# Data extracts
◇ ◇ ◇ ◇ ◇ ◇ ◇
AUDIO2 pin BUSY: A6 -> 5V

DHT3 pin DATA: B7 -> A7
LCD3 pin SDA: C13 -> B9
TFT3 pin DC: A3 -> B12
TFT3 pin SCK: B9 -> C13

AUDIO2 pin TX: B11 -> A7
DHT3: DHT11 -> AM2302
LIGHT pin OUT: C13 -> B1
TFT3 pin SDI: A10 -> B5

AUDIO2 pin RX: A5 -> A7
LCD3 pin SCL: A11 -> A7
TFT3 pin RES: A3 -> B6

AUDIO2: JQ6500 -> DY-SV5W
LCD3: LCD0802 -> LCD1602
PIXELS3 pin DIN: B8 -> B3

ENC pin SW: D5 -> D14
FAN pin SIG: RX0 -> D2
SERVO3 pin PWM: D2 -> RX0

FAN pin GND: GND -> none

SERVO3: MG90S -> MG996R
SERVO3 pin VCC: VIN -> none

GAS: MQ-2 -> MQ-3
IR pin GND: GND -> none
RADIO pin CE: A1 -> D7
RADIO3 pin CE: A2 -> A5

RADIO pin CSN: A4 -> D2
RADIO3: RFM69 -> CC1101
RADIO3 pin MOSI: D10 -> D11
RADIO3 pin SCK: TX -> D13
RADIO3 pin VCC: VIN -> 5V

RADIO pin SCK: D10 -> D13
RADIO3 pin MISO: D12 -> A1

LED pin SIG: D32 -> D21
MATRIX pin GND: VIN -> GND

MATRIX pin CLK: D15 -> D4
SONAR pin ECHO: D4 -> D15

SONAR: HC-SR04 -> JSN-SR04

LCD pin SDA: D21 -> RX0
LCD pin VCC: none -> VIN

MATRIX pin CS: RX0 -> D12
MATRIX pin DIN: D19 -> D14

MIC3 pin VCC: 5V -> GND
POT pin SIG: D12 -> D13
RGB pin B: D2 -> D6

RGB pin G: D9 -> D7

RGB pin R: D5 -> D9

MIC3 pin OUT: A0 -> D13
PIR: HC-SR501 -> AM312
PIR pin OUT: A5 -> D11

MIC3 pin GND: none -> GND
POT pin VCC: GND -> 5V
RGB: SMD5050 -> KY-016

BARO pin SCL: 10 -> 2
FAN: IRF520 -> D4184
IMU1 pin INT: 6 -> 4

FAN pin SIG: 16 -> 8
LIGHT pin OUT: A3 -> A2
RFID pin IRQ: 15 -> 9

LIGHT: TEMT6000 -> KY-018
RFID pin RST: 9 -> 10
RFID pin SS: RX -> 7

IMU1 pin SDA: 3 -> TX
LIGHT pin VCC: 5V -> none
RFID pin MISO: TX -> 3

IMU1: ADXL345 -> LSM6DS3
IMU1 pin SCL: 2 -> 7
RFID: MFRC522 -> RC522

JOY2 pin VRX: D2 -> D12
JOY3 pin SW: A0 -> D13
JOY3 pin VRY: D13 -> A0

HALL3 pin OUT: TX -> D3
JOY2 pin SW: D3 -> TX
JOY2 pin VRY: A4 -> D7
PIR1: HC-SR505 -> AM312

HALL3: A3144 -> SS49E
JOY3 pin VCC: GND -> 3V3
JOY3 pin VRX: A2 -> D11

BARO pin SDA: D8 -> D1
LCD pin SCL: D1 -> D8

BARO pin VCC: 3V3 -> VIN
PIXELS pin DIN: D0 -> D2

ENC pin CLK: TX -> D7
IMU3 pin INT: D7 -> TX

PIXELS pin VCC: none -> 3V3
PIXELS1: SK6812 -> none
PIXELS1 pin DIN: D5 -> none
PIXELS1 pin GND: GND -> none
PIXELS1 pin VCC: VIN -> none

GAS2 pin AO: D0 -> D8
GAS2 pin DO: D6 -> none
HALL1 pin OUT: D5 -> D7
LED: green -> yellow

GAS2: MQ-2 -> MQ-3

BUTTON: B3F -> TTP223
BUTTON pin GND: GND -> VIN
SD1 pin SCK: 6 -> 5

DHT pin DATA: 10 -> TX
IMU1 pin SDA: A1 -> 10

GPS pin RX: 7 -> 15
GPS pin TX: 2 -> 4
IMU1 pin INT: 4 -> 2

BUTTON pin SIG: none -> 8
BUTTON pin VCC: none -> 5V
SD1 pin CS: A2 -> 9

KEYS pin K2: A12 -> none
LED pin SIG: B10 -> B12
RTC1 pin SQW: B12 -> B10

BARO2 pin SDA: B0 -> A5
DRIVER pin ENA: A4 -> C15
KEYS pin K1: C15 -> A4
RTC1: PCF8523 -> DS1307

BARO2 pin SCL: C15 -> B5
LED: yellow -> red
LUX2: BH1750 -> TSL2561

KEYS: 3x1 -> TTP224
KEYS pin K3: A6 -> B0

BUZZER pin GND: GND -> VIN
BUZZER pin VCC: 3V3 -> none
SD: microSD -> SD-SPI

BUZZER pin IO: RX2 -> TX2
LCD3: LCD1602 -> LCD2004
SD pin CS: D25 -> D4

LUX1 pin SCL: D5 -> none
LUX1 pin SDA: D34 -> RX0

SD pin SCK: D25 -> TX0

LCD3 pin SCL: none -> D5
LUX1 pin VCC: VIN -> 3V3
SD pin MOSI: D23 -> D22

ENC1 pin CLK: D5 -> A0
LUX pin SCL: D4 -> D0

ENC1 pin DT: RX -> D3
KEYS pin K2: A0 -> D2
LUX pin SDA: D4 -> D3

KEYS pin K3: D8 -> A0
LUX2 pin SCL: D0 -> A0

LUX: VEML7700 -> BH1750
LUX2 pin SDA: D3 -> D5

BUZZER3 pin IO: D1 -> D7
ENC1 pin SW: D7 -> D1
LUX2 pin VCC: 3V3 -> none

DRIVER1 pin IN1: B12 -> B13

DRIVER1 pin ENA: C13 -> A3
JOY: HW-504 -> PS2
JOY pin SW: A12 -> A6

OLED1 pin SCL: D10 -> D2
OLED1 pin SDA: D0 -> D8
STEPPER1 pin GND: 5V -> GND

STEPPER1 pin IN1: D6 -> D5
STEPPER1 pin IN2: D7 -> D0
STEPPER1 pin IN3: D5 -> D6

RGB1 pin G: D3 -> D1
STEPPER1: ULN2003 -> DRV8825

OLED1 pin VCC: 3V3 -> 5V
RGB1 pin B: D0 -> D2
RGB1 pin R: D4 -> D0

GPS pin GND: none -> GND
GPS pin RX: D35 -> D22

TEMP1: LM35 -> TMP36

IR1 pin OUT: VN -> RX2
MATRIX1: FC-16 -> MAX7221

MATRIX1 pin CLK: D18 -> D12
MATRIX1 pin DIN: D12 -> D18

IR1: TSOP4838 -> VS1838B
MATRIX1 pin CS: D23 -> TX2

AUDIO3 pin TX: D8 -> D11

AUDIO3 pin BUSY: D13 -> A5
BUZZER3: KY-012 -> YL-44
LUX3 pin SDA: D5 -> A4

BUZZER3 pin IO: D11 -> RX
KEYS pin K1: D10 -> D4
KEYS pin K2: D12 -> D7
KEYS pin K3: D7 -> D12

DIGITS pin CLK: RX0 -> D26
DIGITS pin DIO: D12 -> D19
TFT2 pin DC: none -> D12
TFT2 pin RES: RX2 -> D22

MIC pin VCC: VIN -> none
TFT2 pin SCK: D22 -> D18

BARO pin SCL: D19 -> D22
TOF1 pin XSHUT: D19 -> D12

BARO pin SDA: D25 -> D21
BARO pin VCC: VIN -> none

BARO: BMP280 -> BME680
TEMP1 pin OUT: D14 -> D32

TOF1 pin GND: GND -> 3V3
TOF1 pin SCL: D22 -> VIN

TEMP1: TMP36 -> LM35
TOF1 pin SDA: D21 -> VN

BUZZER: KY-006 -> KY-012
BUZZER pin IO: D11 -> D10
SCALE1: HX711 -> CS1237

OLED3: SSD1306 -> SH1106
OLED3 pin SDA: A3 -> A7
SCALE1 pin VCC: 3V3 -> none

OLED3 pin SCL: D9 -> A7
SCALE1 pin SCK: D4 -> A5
◇ ◇ ◇ ◇ ◇ ◇ ◇
# Try it
Beginning at the line with "LUX2 pin SDA: D3 -> D5" and ending at the line with "OLED1 pin SDA: D0 -> D8", reproduce each line of the data above exactly, and add no other lines.

# Expected output
LUX2 pin SDA: D3 -> D5

BUZZER3 pin IO: D1 -> D7
ENC1 pin SW: D7 -> D1
LUX2 pin VCC: 3V3 -> none

DRIVER1 pin IN1: B12 -> B13

DRIVER1 pin ENA: C13 -> A3
JOY: HW-504 -> PS2
JOY pin SW: A12 -> A6

OLED1 pin SCL: D10 -> D2
OLED1 pin SDA: D0 -> D8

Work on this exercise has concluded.